[Entries taken from a collection]
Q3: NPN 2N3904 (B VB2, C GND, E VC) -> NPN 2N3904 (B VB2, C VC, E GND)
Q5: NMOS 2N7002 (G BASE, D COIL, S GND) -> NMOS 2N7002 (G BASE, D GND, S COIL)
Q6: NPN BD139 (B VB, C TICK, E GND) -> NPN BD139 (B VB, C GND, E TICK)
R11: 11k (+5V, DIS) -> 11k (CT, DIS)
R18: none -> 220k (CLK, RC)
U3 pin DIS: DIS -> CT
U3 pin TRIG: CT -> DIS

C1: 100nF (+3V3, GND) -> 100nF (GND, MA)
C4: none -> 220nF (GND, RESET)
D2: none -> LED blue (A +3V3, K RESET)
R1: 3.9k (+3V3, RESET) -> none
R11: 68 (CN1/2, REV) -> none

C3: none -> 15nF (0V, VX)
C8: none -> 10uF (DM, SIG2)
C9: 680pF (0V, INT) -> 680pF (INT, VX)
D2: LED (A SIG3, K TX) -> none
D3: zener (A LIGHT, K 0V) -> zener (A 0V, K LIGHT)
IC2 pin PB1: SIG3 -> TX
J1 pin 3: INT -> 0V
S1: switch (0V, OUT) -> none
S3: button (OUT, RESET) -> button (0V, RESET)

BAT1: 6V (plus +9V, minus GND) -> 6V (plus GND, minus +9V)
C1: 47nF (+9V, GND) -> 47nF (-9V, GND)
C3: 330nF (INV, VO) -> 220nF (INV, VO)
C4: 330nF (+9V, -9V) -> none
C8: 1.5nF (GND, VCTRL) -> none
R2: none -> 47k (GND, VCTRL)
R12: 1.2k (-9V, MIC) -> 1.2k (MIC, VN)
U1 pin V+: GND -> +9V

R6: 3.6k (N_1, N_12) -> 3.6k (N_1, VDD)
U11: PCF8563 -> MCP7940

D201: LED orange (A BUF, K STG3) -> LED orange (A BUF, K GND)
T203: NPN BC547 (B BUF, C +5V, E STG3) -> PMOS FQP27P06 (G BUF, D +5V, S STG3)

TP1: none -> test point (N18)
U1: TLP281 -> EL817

§ What you will do: Lines that hold the word "VCTRL" are the ones to copy from the entries above.

§ Result:
C8: 1.5nF (GND, VCTRL) -> none
R2: none -> 47k (GND, VCTRL)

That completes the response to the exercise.